Extracted records:
● ● ● ● ● ● ●

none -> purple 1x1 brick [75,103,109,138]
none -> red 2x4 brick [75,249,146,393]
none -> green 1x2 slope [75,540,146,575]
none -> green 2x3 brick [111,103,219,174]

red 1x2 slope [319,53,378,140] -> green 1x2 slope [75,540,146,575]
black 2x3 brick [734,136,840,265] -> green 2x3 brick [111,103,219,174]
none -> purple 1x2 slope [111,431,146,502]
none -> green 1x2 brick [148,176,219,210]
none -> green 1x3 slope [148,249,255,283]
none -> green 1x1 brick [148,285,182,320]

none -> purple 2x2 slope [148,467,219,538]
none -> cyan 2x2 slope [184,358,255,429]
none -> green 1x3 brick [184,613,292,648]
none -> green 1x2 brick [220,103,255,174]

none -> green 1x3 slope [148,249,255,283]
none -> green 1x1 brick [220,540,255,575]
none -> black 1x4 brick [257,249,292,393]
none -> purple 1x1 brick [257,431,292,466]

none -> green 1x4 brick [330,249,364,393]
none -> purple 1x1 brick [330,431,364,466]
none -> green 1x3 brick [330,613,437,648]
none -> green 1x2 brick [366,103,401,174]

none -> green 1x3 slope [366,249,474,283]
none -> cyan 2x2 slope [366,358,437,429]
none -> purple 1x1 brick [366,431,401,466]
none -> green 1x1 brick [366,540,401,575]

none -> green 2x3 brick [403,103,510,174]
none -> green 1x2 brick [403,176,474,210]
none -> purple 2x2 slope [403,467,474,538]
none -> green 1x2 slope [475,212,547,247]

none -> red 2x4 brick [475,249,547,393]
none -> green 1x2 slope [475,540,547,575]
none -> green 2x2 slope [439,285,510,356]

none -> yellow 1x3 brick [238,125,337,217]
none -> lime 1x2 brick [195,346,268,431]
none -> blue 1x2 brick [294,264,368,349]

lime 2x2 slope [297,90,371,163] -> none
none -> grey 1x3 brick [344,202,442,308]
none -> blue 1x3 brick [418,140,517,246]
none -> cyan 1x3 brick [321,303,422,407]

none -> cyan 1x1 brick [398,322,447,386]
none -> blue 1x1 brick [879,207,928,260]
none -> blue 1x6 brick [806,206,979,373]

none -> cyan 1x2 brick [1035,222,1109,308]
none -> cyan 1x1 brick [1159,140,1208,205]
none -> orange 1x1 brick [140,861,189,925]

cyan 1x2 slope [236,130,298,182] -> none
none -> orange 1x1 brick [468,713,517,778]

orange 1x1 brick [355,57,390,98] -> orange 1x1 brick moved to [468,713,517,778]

● ● ● ● ● ● ●

EXERCISE DIRECTIONS: Which lines hold the word "blue"? Copy each of them from the records.

ANSWER TO THIS TASK:
none -> blue 1x2 brick [294,264,368,349]
none -> blue 1x3 brick [418,140,517,246]
none -> blue 1x1 brick [879,207,928,260]
none -> blue 1x6 brick [806,206,979,373]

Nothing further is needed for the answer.